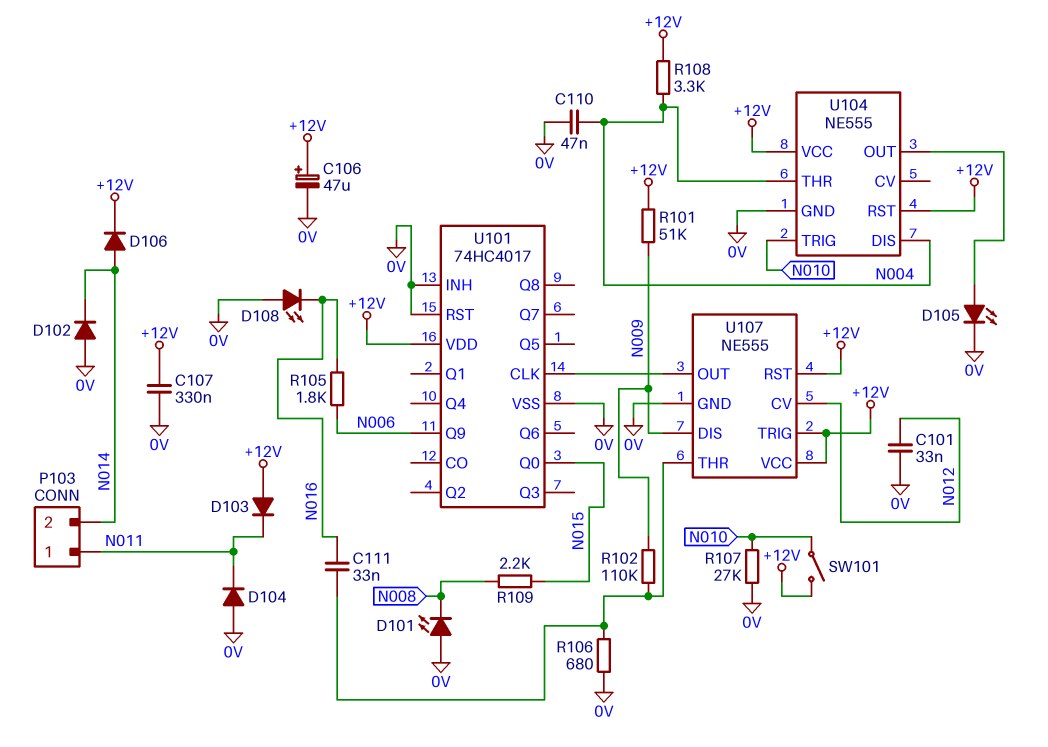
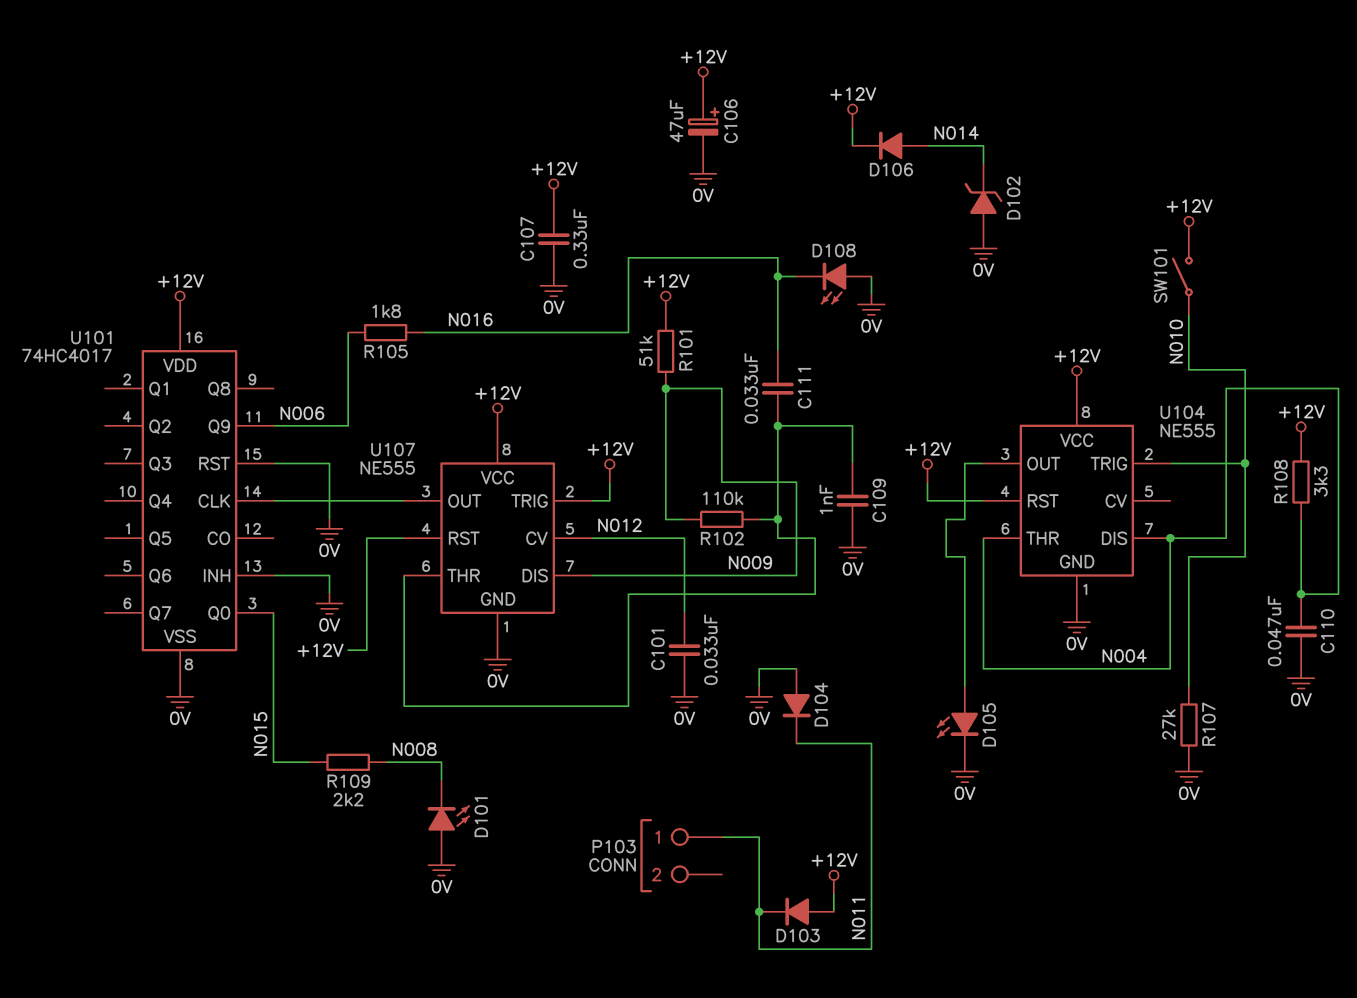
C109: none -> 1nF (0V, U107/THR)
D102: diode (A 0V, K N014) -> zener (A 0V, K N014)
P103 pin 2: N014 -> none
R106: 680 (0V, U107/THR) -> none

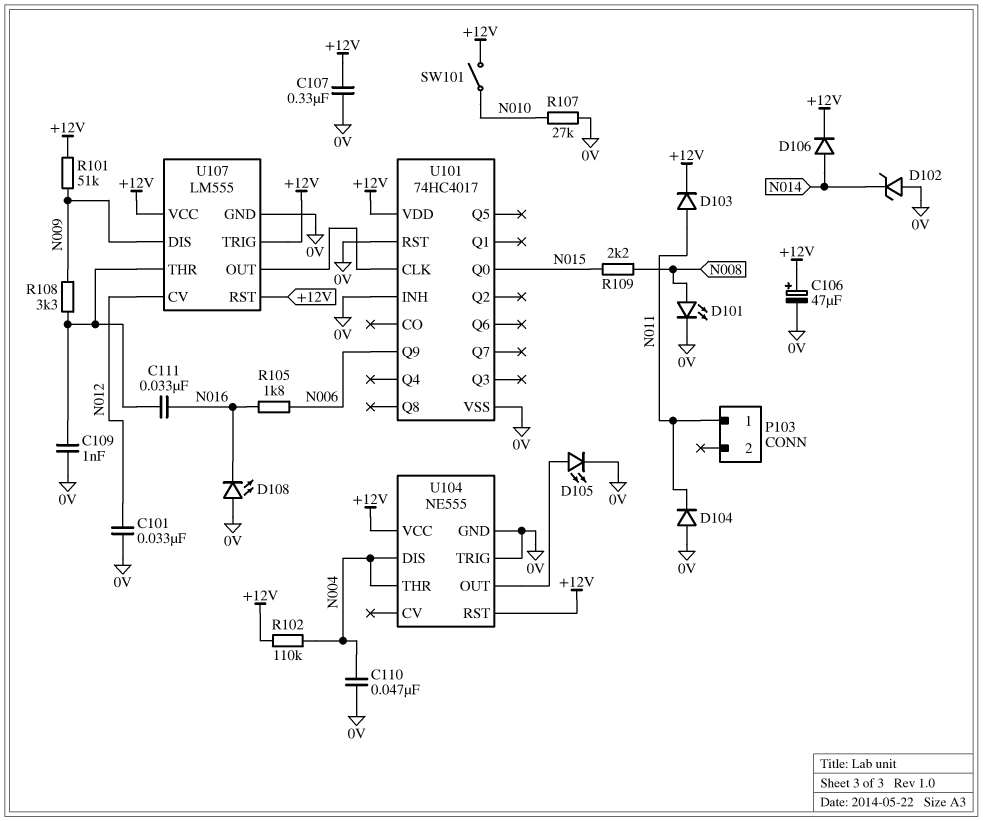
D101: LED (A 0V, K N008) -> LED (A N008, K 0V)
D103: diode (A +12V, K N011) -> diode (A N011, K +12V)
R102: 110k (N009, U107/THR) -> 110k (+12V, N004)
R108: 3.3k (+12V, N004) -> 3.3k (N009, U107/THR)
U104 pin TRIG: N010 -> 0V
U107: NE555 -> LM555

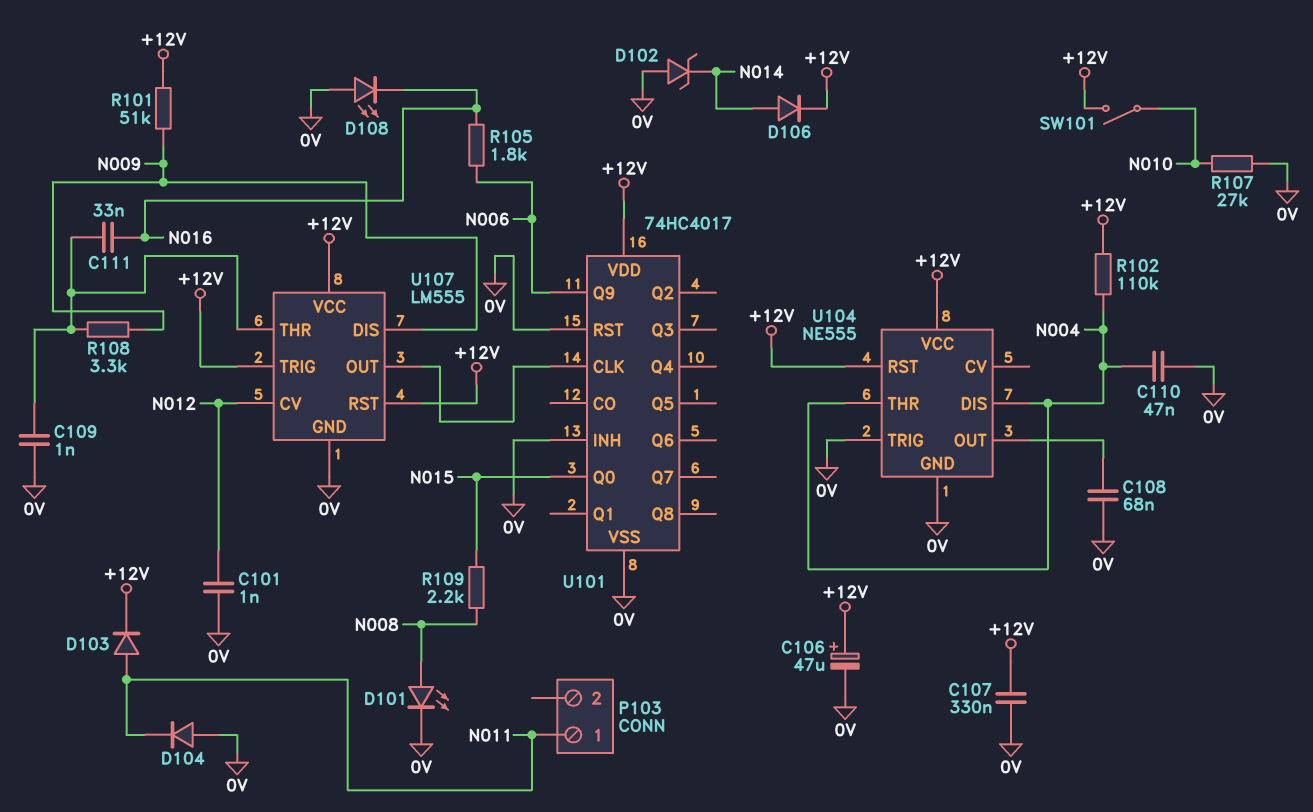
C101: 33nF (0V, N012) -> 1nF (0V, N012)
C108: none -> 68nF (0V, U104/OUT)
D105: LED (A U104/OUT, K 0V) -> none

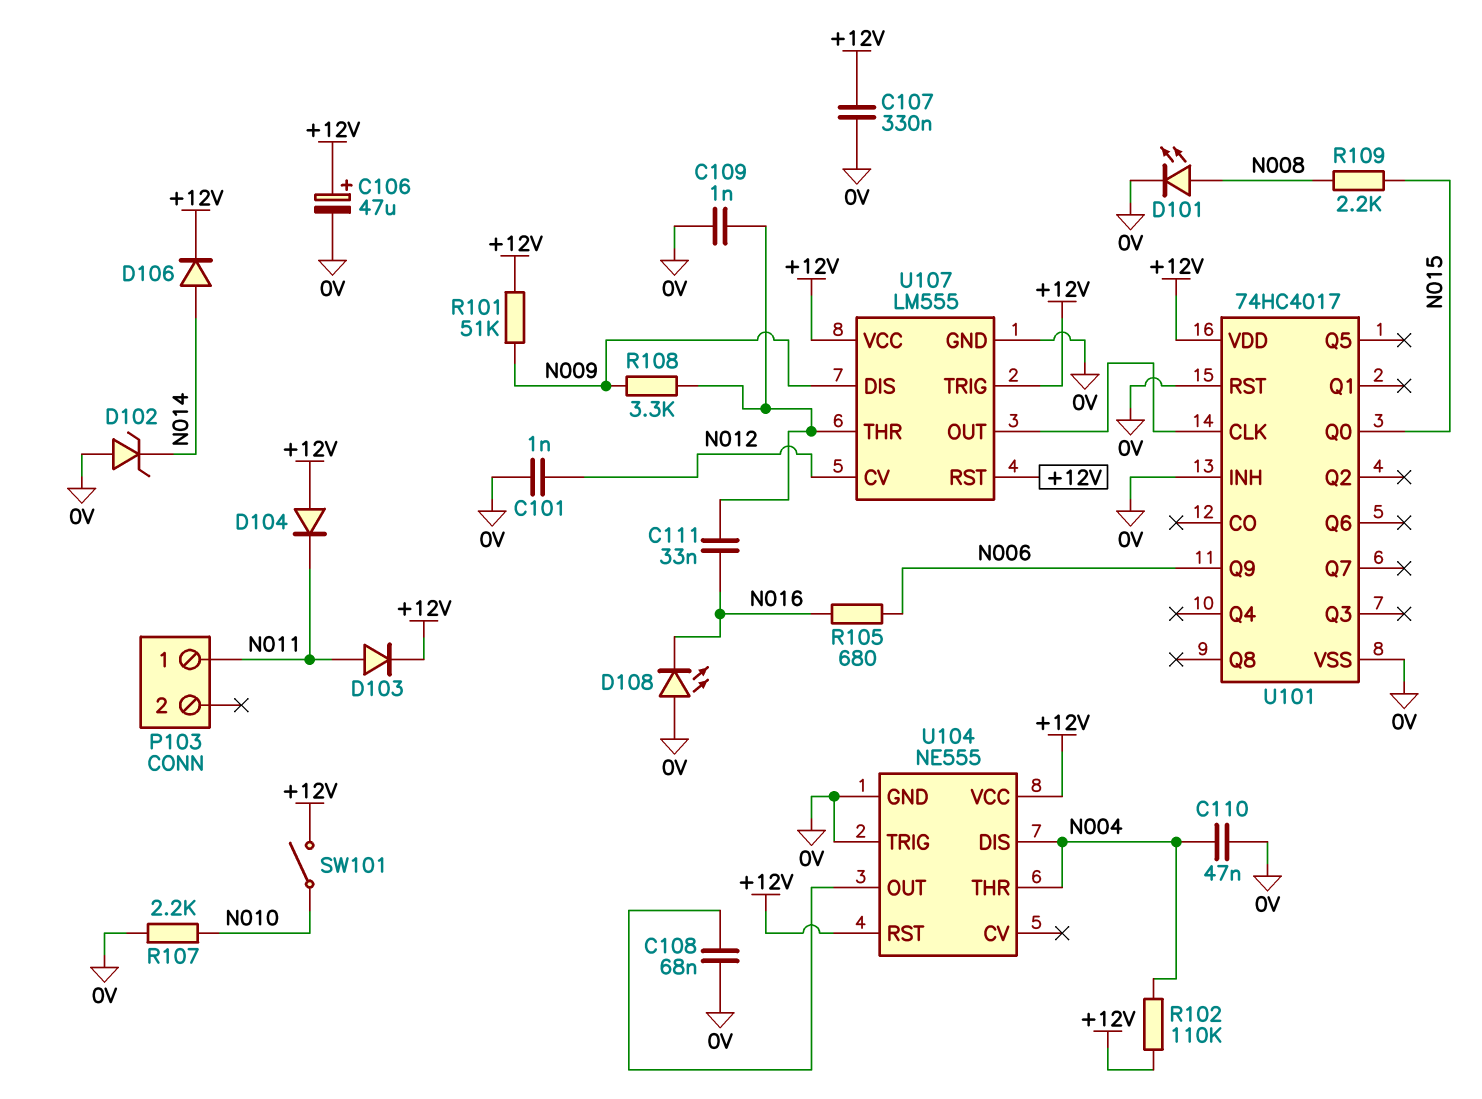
D104: diode (A 0V, K N011) -> diode (A +12V, K N011)
R105: 1.8k (N006, N016) -> 680 (N006, N016)
R107: 27k (0V, N010) -> 2.2k (0V, N010)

====

* TASK PROMPT
Search the entries for the word "none". Copy each line where it appears.

* PROBLEM SOLUTION
C109: none -> 1nF (0V, U107/THR)
P103 pin 2: N014 -> none
R106: 680 (0V, U107/THR) -> none
C108: none -> 68nF (0V, U104/OUT)
D105: LED (A U104/OUT, K 0V) -> none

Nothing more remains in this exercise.